Task statement:
In the records below, begin at the line containing "purple teddy bear (no. 1 from left)" and end at the line containing "orange wallet"; quote every line in that span exactly, including both boundary lines, and no others.

Supplied data:
==========

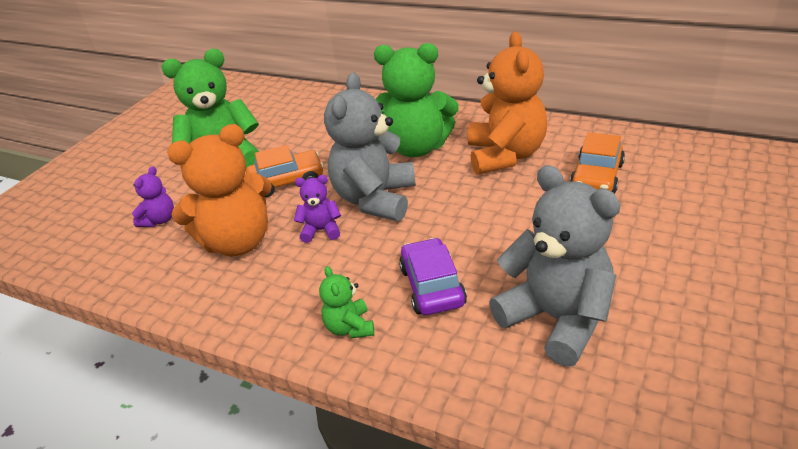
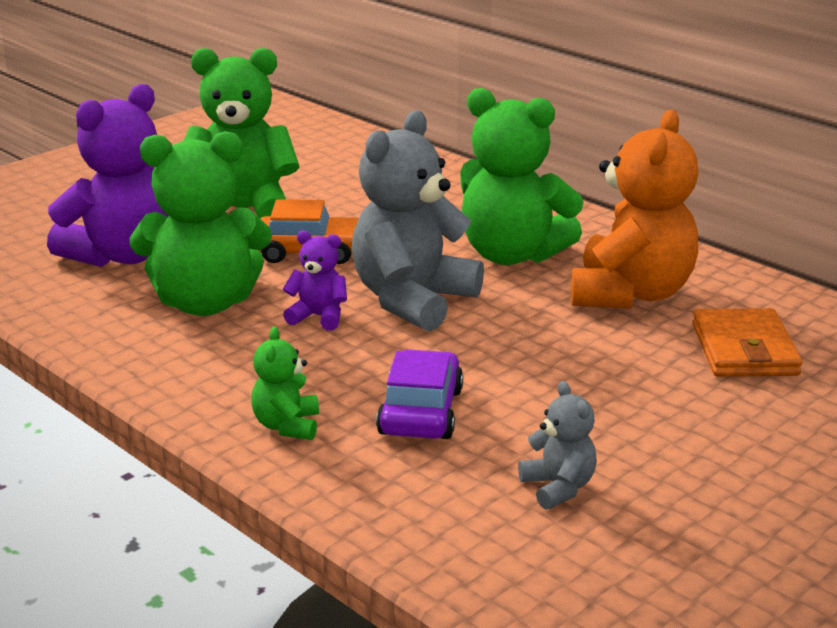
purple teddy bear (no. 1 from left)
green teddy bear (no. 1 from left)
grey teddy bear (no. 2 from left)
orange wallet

==========

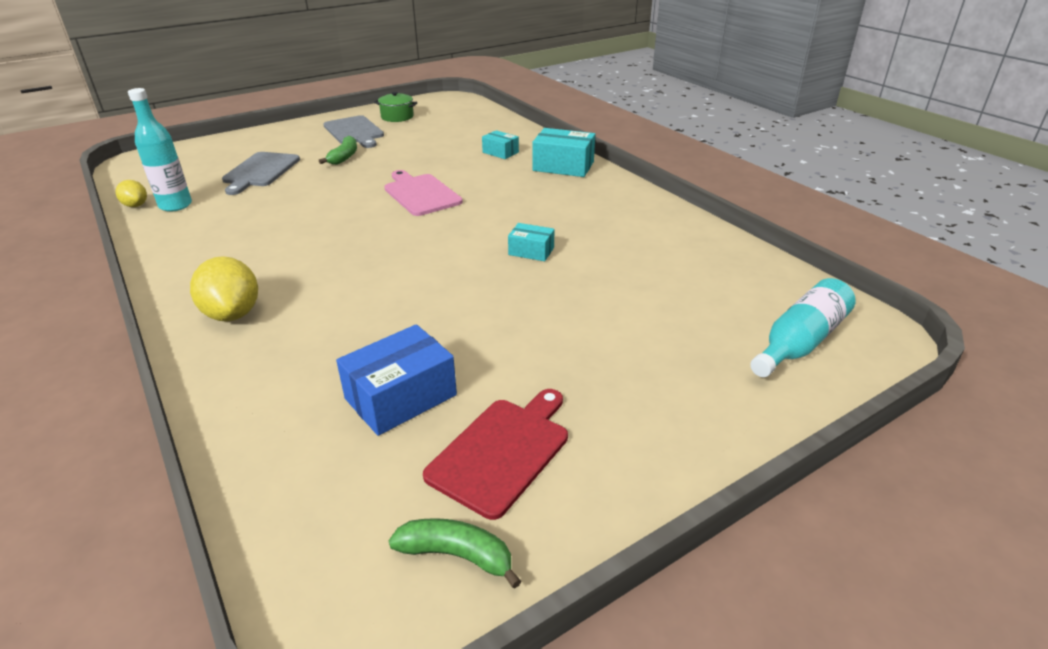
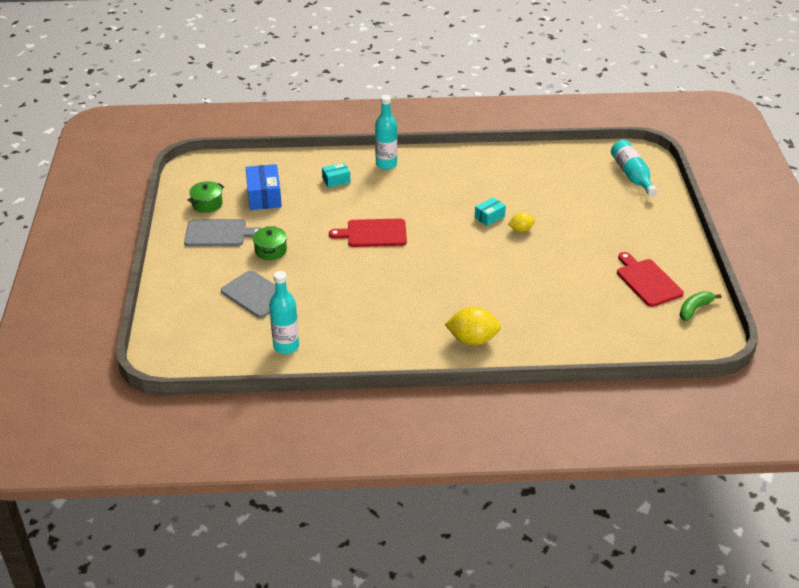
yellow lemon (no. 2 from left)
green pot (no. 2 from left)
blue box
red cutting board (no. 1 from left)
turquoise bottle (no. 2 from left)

==========

Finished task:
purple teddy bear (no. 1 from left)
green teddy bear (no. 1 from left)
grey teddy bear (no. 2 from left)
orange wallet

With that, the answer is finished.